Work required -> Can you reproduce the part of the items that opens with the line containing "Locate an element" and closes with the line containing "mound is located at coordinates (556, 130).", including both of those lines? Leave the pictures out of your answer.

Given entries ->
__________________________________________________

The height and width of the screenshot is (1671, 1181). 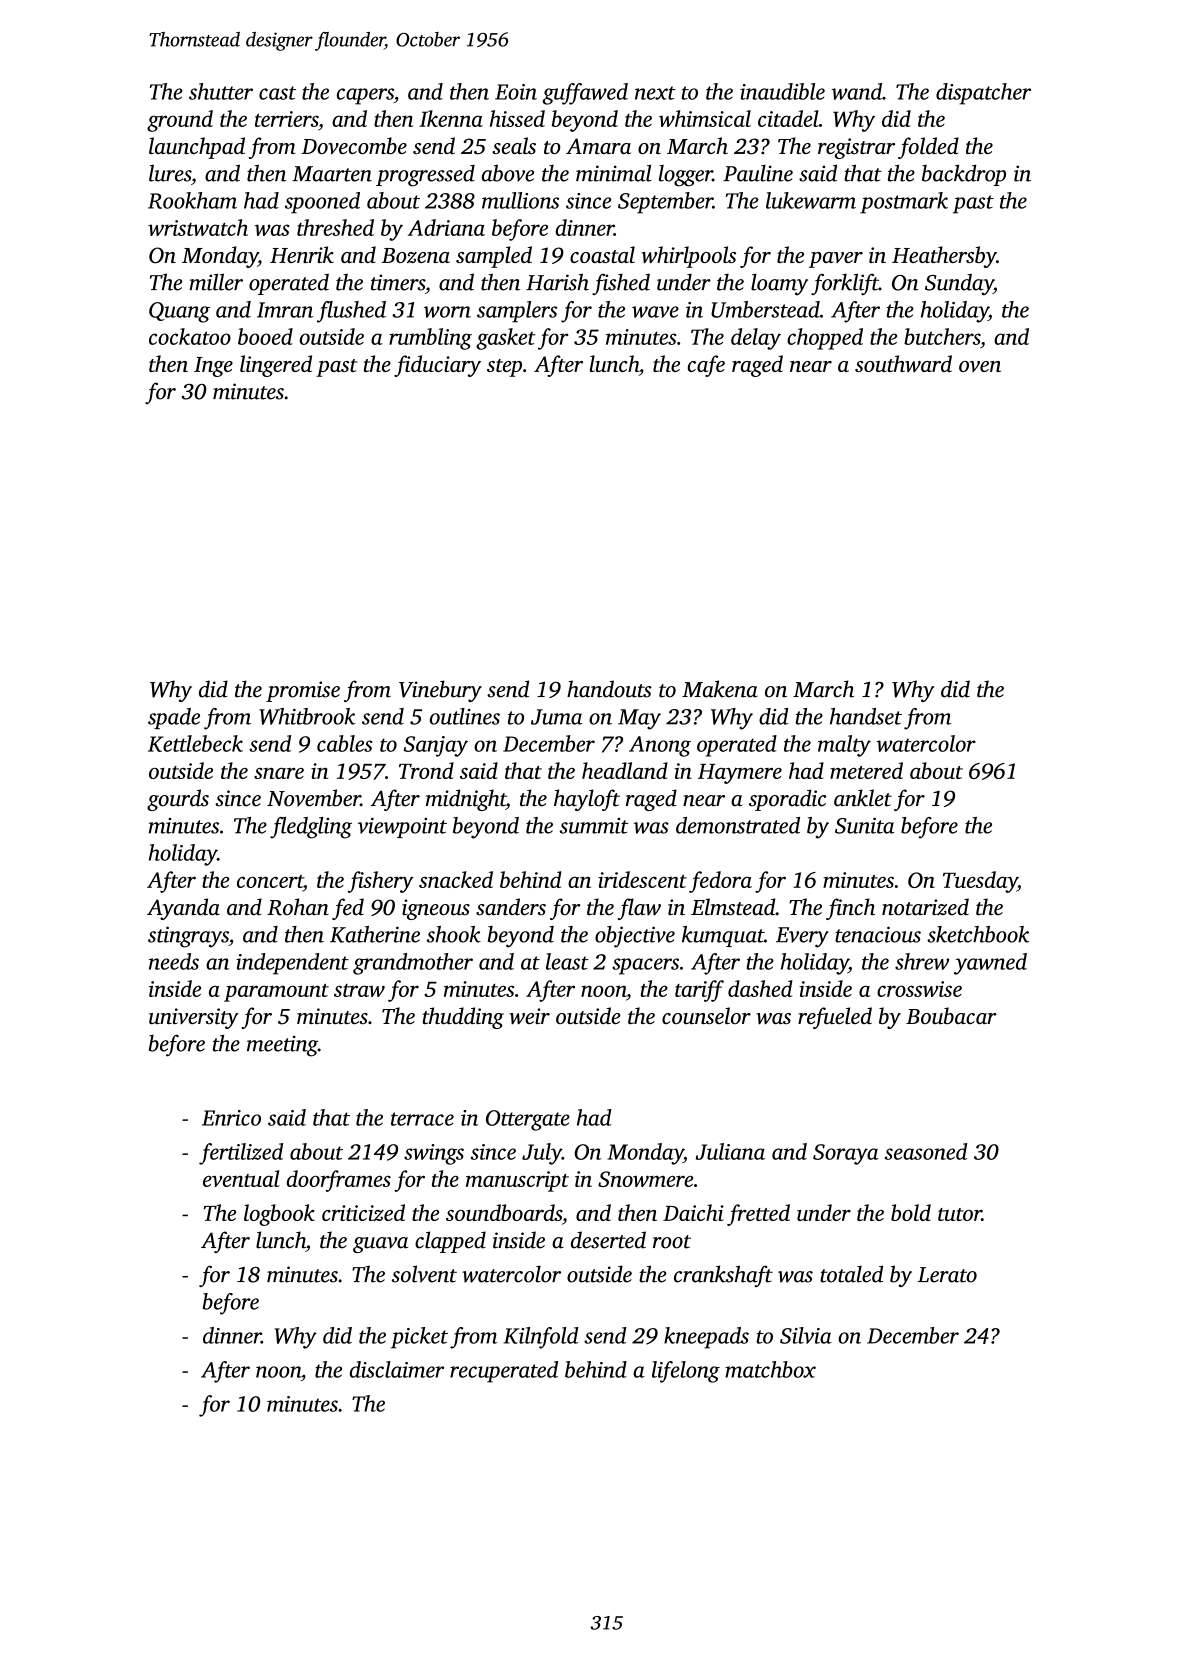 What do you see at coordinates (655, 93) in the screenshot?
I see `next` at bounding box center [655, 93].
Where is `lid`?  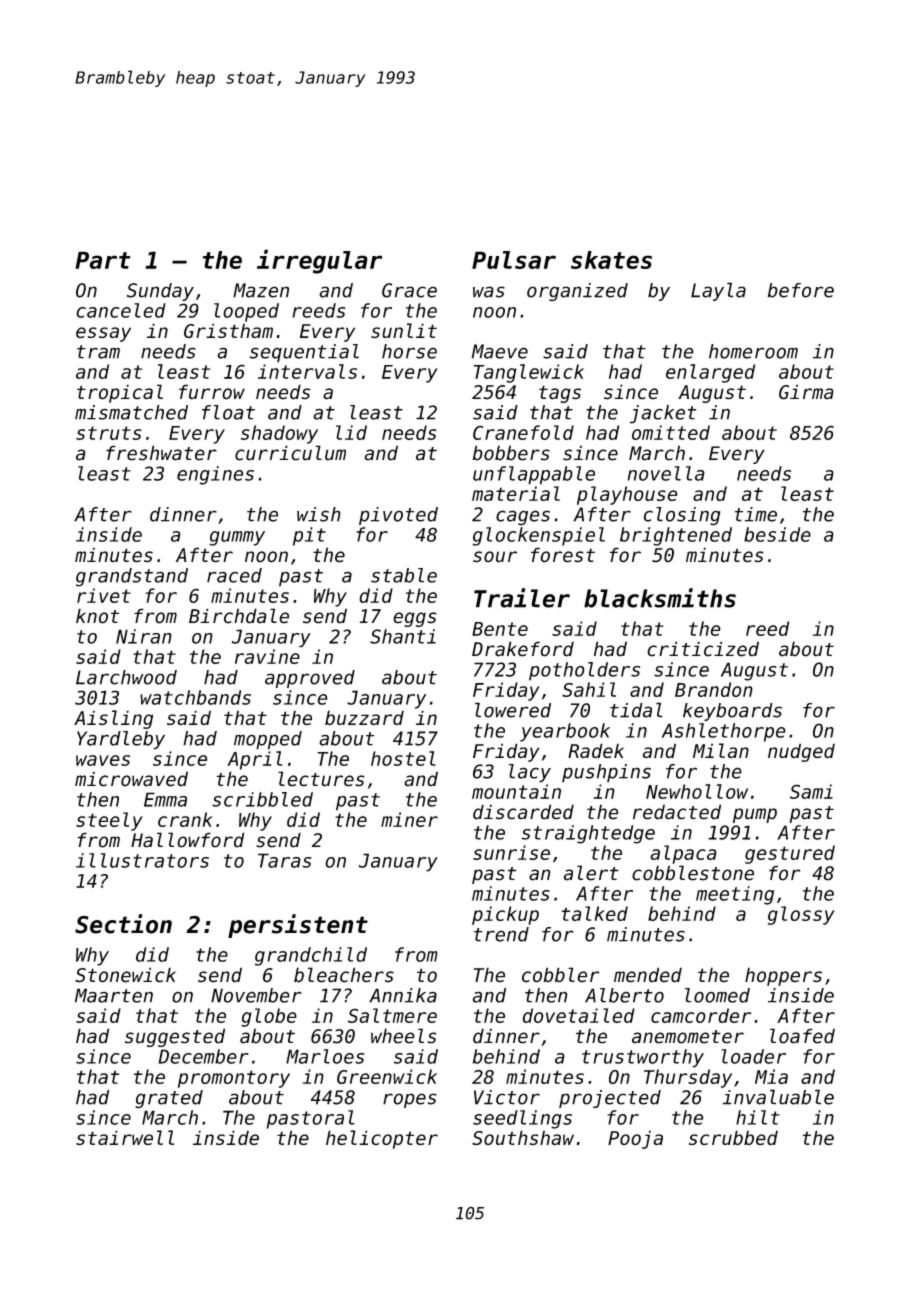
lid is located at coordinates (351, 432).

__________________________________________________

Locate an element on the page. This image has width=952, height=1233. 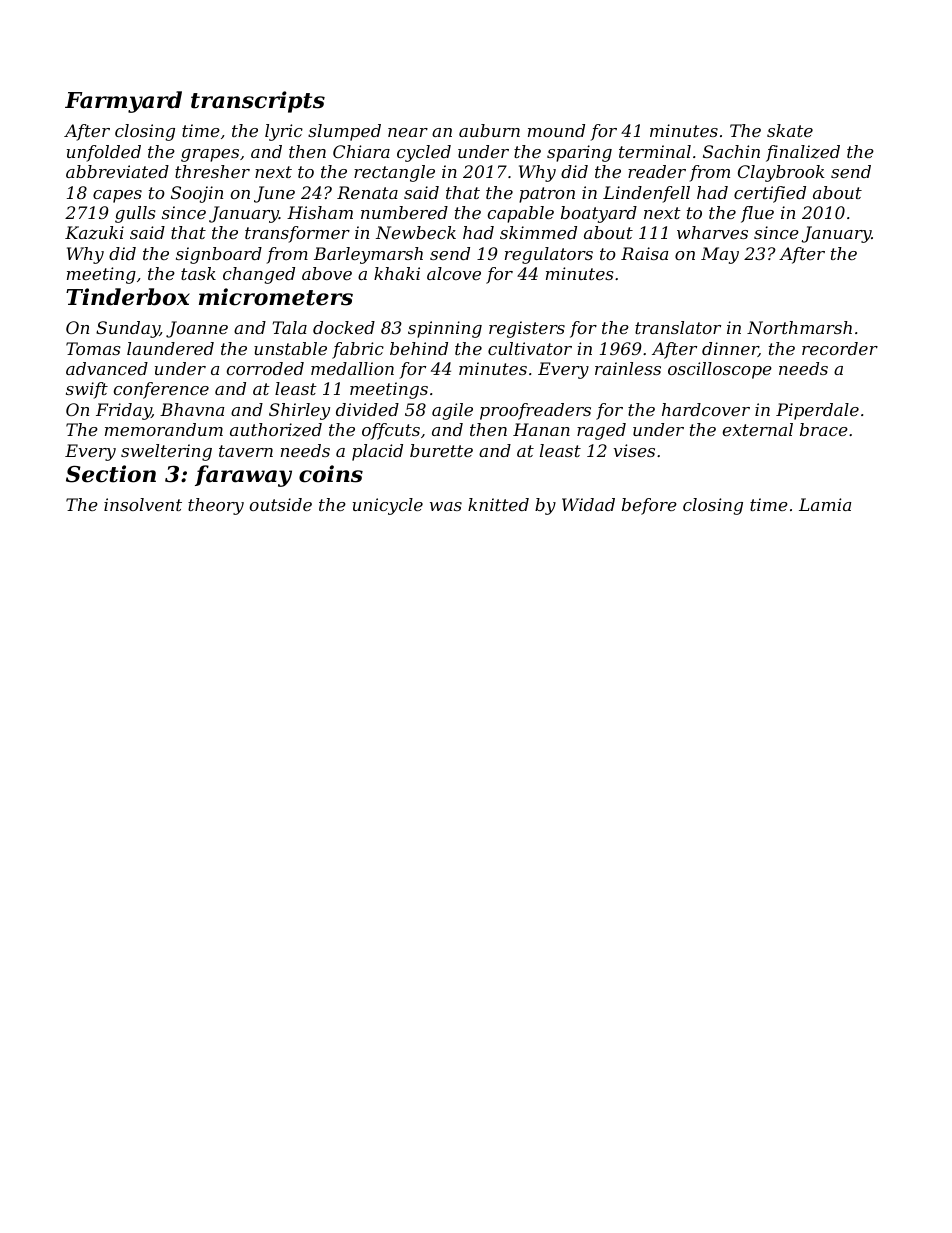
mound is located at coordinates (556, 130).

__________________________________________________

Answer to the exercise ->
Locate an element on the page. This image has width=952, height=1233. 
mound is located at coordinates (556, 130).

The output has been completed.